-- DATA FOR PROCESSING follows --
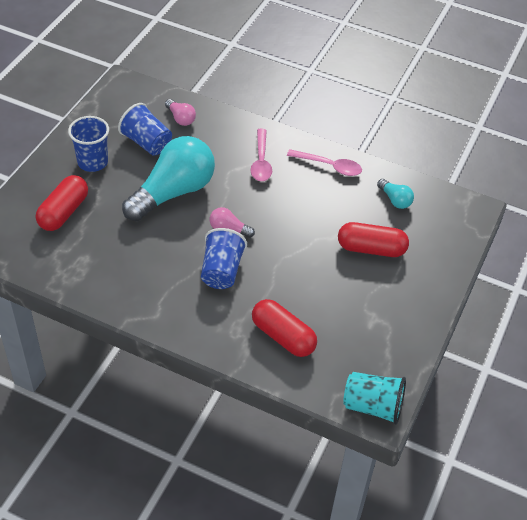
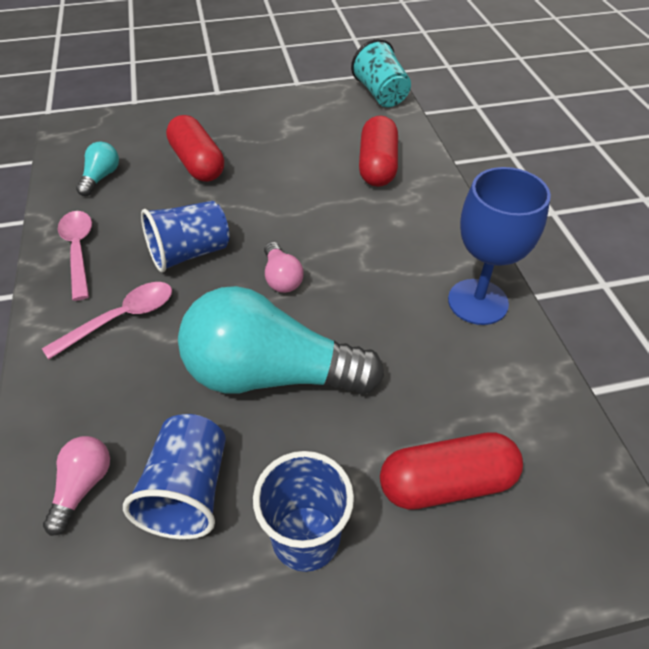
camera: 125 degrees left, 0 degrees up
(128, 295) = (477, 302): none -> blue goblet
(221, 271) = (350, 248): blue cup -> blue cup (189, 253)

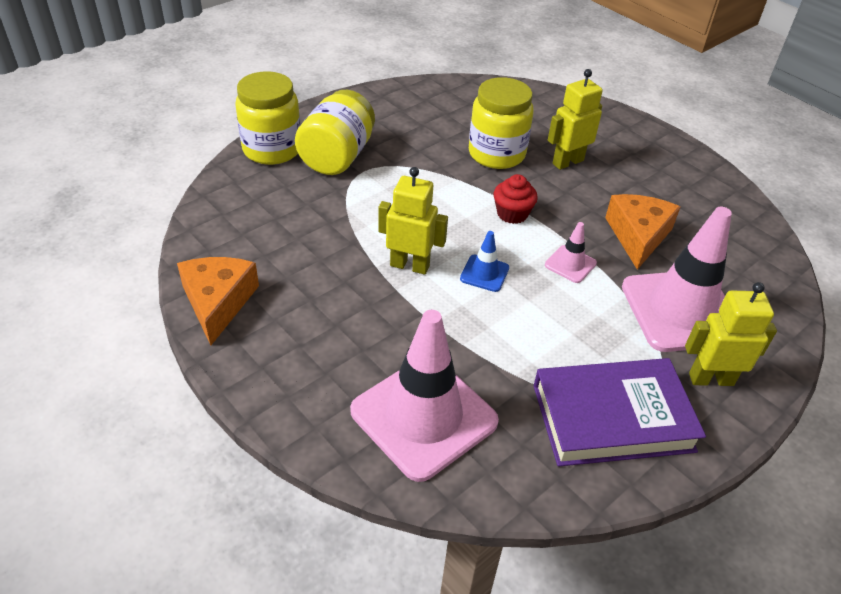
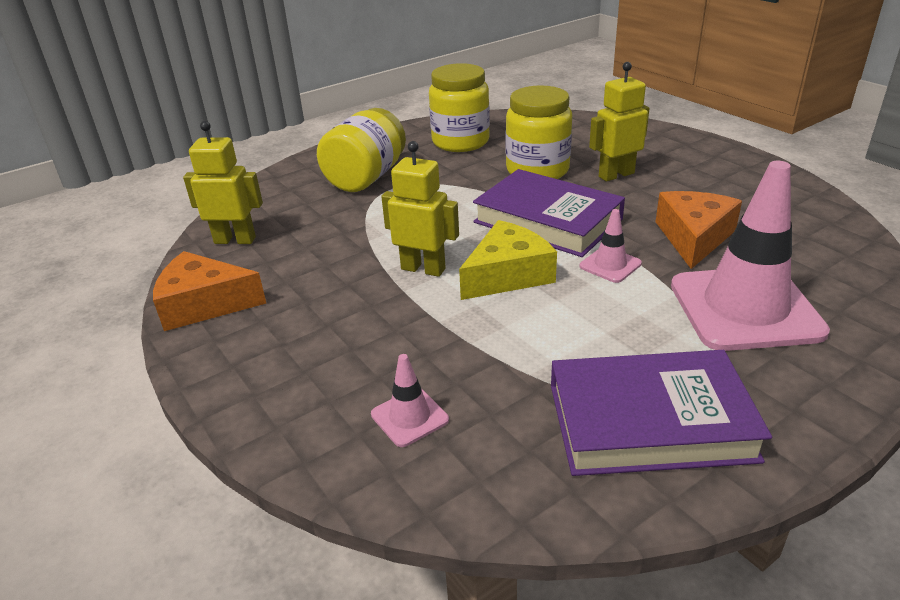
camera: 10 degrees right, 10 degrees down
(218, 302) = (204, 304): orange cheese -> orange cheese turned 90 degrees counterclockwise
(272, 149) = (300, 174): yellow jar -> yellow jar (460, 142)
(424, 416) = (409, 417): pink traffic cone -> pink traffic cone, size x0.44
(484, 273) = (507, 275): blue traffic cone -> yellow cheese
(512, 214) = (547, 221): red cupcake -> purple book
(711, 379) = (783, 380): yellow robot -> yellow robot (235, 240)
-- DATA FOR PROCESSING concluded --
-- DATA FOR PROCESSING follows --
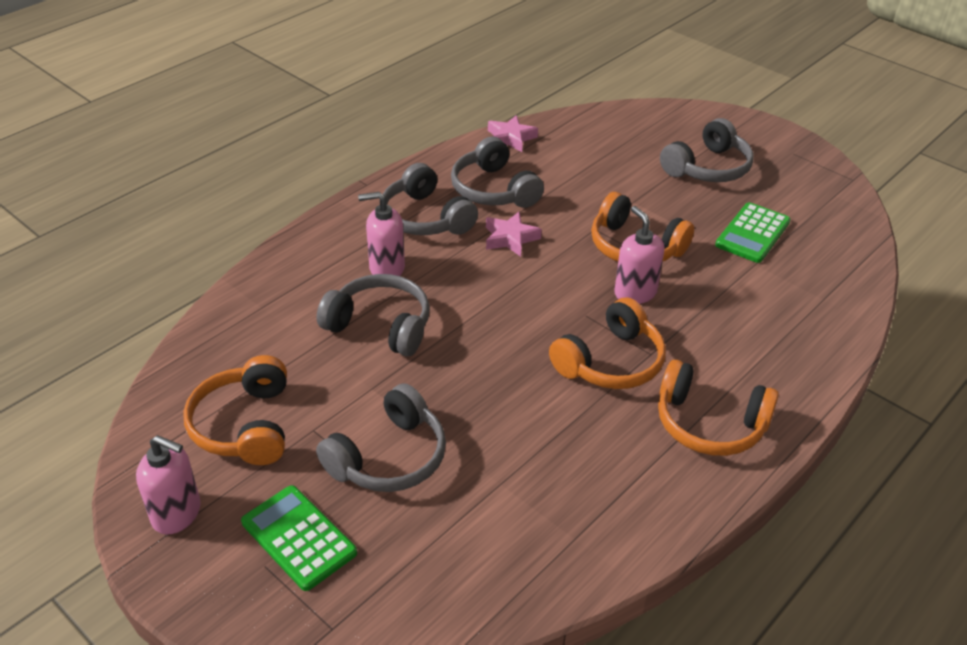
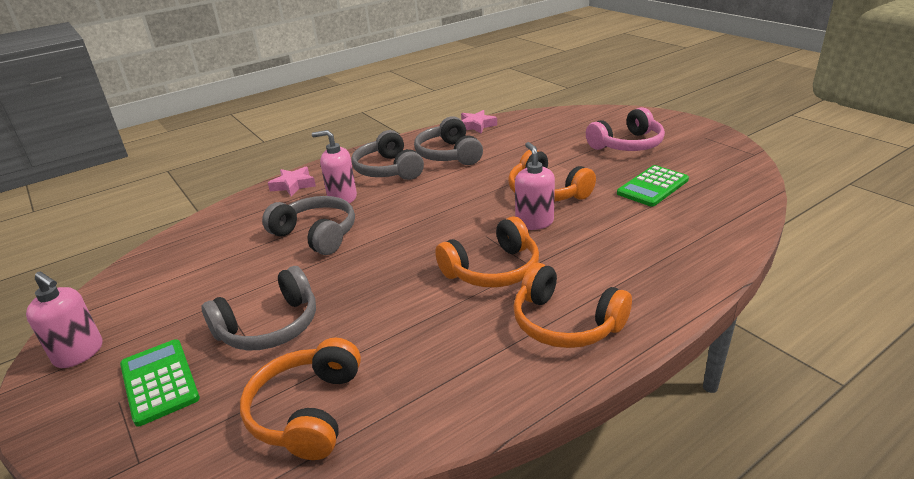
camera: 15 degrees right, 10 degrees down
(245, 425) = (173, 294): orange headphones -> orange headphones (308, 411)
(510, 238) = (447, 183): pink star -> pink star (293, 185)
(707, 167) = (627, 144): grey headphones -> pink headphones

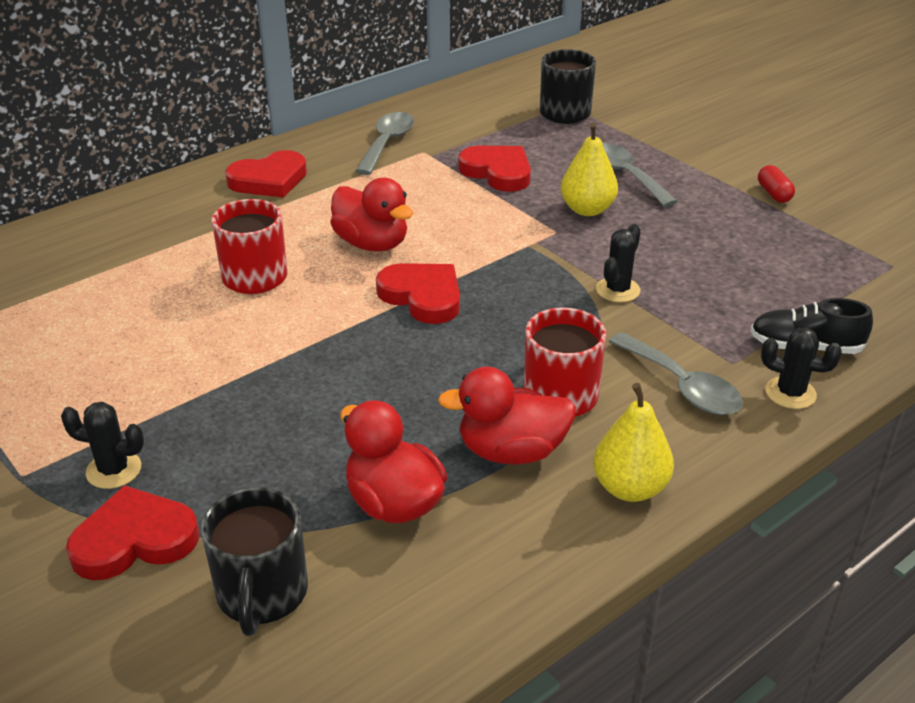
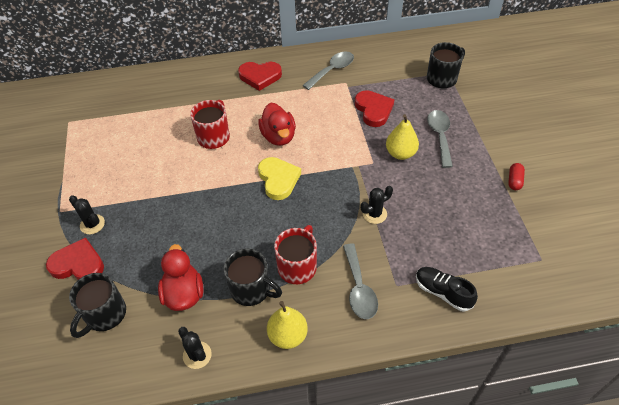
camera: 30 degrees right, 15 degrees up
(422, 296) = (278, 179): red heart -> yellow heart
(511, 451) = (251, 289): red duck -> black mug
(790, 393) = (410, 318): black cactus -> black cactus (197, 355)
-- DATA FOR PROCESSING concluded --
◆ EXERCISE PROMPT ◆
Each line above that includes "yellow" should be shown.

◆ RESPONSE TO THIS TASK ◆
(272, 149) = (300, 174): yellow jar -> yellow jar (460, 142)
(484, 273) = (507, 275): blue traffic cone -> yellow cheese
(711, 379) = (783, 380): yellow robot -> yellow robot (235, 240)
(422, 296) = (278, 179): red heart -> yellow heart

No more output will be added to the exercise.